** WHAT YOU HAVE TO DO **
Return every line of the records below unchanged, leaving out the pictures.

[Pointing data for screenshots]

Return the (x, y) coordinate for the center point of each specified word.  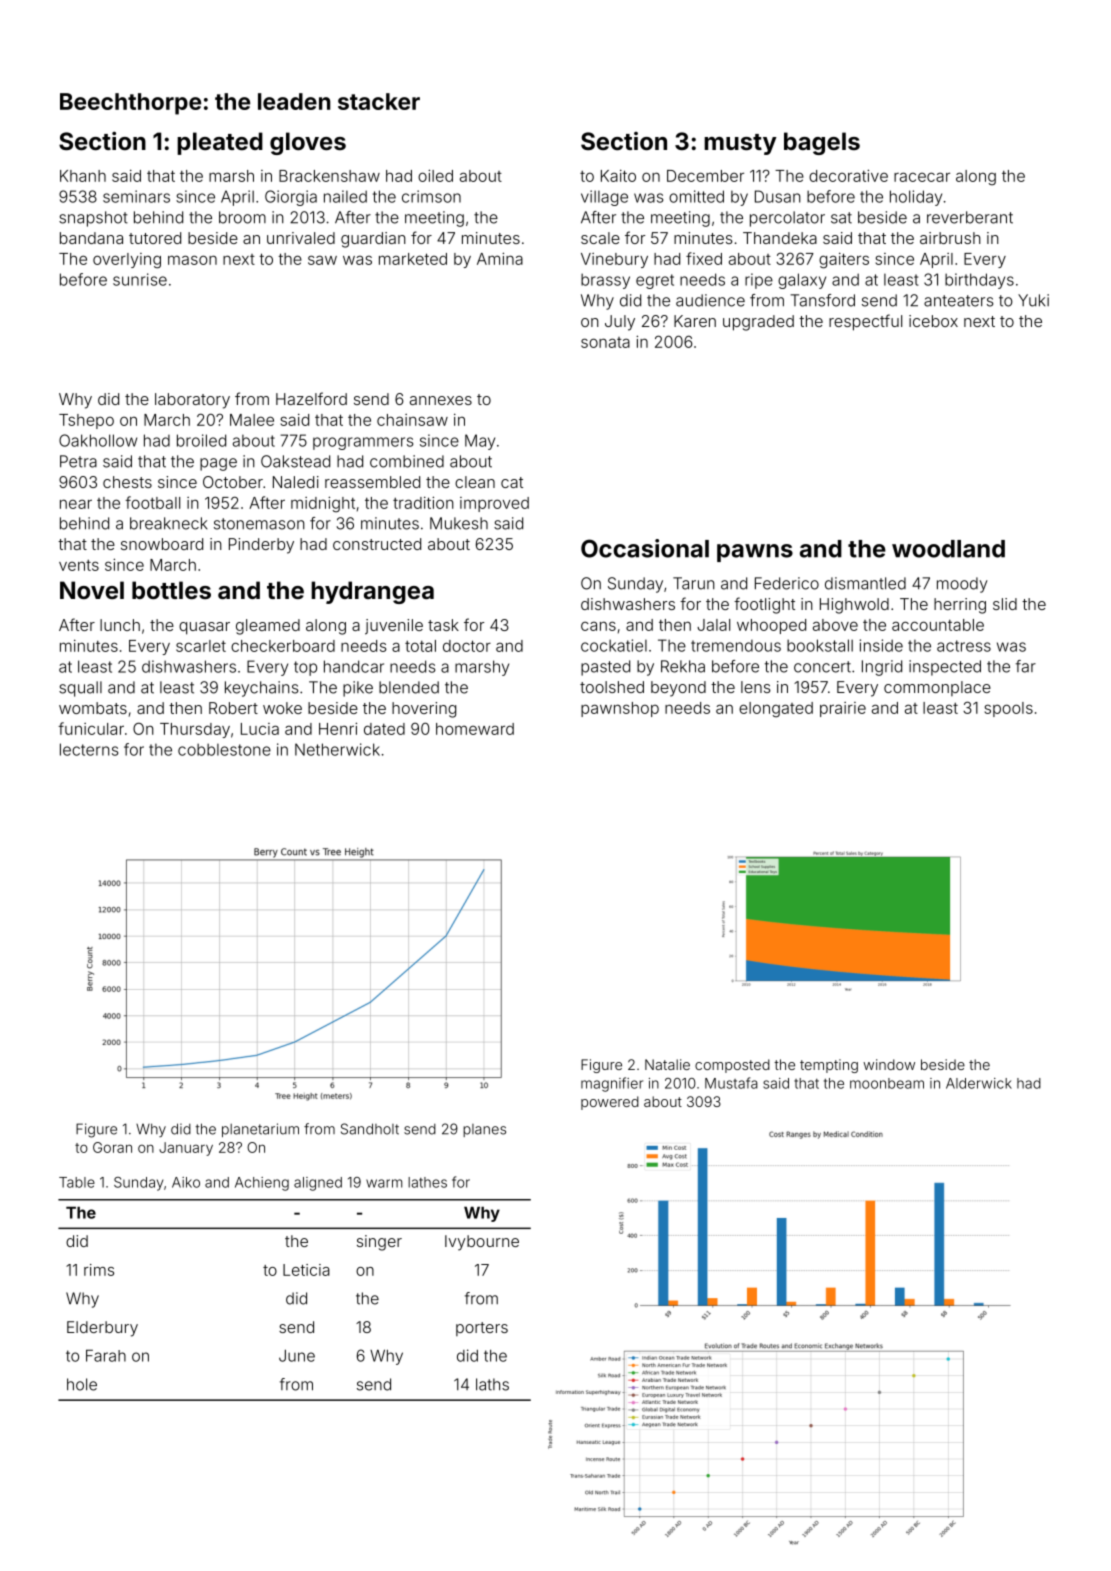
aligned (318, 1184)
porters (482, 1329)
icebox (933, 321)
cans (598, 626)
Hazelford (311, 398)
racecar (922, 177)
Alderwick (979, 1083)
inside (881, 645)
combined (407, 461)
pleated (220, 143)
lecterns (89, 749)
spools (1009, 709)
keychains (261, 689)
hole (82, 1384)
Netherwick (337, 749)
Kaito (618, 176)
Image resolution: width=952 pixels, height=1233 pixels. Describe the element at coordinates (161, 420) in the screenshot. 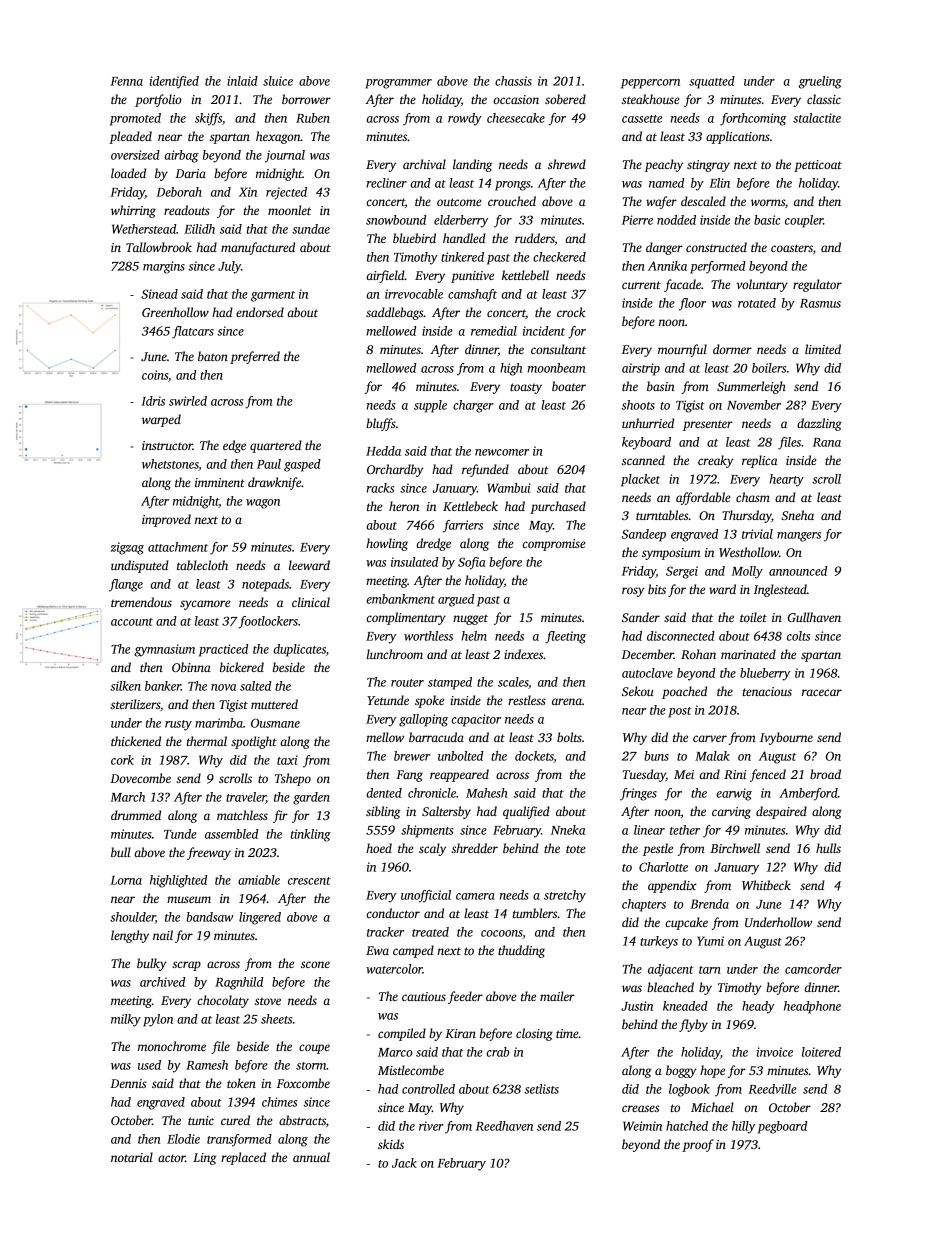

I see `warped` at that location.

** WRITTEN RESPONSE **
Return the (x, y) coordinate for the center point of each specified word.  
aligned (318, 1184)
porters (482, 1329)
icebox (933, 321)
cans (598, 626)
Hazelford (311, 398)
racecar (922, 177)
Alderwick (979, 1083)
inside (881, 645)
combined (407, 461)
pleated (220, 143)
lecterns (89, 749)
spools (1009, 709)
keychains (261, 689)
hole (82, 1384)
Netherwick (337, 749)
Kaito (618, 176)
Image resolution: width=952 pixels, height=1233 pixels. Describe the element at coordinates (161, 420) in the screenshot. 

I see `warped` at that location.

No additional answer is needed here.